Data listing:

=== Begin Enclosure ===

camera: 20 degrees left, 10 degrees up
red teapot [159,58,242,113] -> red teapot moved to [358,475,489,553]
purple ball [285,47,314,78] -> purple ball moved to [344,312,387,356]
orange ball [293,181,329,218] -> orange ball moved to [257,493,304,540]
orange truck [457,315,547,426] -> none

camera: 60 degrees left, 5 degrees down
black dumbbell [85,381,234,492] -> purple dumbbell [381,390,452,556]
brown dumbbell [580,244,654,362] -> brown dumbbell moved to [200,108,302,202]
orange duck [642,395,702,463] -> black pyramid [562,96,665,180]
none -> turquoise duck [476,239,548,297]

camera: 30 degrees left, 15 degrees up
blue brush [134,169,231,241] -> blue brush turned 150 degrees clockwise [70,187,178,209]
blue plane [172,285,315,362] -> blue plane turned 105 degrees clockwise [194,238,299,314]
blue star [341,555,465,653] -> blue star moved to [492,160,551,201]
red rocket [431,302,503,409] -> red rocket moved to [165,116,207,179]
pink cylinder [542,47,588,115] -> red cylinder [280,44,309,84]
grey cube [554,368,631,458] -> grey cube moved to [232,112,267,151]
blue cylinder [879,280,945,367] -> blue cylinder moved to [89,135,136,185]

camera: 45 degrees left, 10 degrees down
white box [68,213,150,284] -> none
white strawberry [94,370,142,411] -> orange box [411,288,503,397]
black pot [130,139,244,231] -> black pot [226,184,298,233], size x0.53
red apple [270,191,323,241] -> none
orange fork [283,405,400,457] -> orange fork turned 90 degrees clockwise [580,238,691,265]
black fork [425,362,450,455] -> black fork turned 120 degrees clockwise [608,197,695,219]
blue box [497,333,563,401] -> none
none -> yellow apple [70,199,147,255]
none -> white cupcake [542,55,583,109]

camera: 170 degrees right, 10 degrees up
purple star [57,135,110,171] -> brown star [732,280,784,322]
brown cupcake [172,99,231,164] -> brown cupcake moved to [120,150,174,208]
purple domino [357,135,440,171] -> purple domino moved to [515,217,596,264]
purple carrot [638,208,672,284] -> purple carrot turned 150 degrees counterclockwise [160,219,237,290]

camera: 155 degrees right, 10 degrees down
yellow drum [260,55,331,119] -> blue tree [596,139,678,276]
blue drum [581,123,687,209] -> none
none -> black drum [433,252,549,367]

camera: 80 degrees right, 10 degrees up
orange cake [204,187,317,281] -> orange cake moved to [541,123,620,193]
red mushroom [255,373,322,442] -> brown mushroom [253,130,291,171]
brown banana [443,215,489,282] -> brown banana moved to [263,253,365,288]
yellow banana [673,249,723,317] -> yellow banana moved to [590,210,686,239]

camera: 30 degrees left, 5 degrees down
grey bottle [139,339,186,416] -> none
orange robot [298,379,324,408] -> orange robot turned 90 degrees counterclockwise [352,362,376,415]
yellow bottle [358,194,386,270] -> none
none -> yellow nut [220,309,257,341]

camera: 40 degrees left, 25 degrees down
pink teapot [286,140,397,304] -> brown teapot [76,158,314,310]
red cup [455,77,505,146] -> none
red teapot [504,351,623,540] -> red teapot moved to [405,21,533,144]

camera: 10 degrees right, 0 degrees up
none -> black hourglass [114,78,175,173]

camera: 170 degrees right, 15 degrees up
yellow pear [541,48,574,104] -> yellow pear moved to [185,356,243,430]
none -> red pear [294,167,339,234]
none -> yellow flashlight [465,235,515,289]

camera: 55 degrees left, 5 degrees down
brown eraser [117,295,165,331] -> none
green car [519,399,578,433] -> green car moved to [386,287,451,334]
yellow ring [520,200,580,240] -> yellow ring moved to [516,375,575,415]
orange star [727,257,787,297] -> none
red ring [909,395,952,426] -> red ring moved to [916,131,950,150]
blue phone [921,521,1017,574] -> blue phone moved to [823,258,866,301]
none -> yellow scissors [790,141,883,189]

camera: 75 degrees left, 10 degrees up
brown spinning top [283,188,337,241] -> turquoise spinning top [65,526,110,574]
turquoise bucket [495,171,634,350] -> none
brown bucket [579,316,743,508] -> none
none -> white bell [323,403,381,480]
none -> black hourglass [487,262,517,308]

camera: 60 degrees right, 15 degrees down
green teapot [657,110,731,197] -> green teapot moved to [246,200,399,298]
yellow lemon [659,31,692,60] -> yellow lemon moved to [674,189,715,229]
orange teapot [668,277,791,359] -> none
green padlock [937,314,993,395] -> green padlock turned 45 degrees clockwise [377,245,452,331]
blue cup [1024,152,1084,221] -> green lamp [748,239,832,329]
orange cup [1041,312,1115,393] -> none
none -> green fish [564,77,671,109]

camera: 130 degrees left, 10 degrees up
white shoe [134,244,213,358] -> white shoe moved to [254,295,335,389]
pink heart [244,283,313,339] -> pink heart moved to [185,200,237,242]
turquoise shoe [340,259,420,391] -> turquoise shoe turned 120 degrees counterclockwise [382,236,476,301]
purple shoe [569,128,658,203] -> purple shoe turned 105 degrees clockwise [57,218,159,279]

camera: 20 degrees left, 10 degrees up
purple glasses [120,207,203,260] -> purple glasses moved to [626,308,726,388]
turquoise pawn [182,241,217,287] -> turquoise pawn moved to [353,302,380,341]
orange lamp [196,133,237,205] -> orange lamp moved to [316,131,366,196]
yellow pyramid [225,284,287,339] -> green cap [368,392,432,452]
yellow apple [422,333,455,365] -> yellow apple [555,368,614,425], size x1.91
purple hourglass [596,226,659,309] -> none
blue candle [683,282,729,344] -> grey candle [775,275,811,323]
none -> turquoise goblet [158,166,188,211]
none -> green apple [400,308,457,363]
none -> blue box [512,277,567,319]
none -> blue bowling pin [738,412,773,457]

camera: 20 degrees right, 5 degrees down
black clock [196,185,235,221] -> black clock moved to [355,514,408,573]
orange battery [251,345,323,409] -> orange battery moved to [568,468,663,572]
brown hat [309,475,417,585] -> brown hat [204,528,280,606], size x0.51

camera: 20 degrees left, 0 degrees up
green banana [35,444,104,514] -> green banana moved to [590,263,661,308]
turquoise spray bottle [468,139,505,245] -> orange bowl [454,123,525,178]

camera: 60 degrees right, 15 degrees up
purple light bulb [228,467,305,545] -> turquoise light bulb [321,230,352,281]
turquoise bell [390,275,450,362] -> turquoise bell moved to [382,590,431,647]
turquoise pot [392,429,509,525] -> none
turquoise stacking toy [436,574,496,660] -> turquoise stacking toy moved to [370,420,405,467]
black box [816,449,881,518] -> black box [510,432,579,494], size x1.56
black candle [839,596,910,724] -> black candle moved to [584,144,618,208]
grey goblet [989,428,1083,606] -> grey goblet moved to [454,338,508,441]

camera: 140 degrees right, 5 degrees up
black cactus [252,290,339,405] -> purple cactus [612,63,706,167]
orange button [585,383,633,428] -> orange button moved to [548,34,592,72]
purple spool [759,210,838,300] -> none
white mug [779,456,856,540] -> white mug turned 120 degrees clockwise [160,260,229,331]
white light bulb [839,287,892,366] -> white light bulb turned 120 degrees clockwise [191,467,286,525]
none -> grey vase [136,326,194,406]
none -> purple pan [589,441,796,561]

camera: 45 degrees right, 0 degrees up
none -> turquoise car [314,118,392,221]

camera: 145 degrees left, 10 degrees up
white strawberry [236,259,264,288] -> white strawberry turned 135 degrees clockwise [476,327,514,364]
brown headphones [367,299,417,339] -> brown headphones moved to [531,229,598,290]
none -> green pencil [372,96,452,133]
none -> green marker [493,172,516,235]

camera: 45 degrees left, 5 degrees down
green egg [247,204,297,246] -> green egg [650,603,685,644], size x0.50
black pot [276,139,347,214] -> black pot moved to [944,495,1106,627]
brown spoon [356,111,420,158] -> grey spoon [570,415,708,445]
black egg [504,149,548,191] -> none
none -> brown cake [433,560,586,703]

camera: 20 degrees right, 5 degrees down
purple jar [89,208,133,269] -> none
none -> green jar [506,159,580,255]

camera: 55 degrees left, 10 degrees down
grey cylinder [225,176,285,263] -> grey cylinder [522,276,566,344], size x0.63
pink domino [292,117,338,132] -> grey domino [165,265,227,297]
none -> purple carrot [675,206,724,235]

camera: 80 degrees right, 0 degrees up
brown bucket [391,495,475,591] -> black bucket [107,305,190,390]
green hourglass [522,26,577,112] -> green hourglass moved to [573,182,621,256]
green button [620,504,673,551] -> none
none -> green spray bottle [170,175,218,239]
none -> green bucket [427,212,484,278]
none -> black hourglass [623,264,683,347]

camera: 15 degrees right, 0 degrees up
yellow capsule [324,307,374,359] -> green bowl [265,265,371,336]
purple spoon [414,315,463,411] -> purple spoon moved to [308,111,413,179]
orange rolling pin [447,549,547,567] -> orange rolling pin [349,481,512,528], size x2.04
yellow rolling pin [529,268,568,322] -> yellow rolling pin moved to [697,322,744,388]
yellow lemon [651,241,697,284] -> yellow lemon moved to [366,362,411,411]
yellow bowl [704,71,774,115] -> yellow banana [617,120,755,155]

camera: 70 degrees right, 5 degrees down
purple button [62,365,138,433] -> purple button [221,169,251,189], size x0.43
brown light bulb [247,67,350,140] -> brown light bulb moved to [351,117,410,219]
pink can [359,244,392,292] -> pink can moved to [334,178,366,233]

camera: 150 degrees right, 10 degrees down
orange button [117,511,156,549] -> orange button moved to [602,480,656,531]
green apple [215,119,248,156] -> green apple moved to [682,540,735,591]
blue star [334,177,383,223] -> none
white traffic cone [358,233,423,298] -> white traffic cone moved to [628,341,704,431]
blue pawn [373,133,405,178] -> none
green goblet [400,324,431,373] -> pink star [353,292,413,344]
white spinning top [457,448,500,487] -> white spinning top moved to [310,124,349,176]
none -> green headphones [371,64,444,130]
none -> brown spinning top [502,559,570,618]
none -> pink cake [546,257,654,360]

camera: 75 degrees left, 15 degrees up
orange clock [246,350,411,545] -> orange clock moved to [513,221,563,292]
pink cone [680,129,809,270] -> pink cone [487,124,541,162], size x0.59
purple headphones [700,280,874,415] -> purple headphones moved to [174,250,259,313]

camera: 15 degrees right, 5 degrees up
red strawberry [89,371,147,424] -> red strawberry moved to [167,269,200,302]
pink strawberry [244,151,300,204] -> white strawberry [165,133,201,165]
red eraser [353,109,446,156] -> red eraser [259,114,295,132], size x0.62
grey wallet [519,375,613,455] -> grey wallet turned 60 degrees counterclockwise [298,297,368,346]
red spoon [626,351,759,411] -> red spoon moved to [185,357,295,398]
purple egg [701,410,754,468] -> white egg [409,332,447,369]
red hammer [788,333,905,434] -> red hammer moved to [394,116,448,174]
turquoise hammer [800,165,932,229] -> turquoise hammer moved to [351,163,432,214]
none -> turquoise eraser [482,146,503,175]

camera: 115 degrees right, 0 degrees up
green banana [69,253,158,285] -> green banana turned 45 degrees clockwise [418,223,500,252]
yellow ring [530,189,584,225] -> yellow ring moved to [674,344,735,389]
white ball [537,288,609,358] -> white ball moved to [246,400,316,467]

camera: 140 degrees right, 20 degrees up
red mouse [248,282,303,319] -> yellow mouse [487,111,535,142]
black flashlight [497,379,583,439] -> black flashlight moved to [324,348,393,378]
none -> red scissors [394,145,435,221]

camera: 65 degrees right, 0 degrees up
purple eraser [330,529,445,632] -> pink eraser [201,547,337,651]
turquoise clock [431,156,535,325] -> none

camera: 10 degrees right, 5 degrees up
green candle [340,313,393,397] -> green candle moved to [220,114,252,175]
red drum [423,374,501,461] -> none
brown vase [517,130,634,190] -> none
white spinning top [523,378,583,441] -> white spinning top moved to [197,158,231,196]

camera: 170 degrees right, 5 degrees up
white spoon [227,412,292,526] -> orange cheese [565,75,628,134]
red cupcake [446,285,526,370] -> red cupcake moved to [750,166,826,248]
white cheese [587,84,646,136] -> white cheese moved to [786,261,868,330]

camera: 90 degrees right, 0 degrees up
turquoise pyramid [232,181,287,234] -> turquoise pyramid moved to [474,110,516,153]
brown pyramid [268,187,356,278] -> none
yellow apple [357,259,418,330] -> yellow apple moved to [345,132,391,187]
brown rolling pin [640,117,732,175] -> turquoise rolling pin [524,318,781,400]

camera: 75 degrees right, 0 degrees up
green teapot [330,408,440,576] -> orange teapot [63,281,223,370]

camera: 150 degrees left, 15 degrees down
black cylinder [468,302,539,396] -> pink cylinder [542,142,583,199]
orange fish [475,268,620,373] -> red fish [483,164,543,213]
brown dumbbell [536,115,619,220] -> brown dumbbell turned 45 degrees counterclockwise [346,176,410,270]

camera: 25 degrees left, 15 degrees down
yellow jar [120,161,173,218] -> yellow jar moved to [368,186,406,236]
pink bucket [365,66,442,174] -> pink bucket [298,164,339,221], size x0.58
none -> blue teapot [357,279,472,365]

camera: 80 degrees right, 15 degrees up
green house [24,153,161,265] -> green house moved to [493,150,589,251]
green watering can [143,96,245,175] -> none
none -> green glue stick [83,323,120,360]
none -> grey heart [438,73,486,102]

=== End Enclosure ===

All lines in the records above with "cupcake" need to be found and copied.

Task solution:
none -> white cupcake [542,55,583,109]
brown cupcake [172,99,231,164] -> brown cupcake moved to [120,150,174,208]
red cupcake [446,285,526,370] -> red cupcake moved to [750,166,826,248]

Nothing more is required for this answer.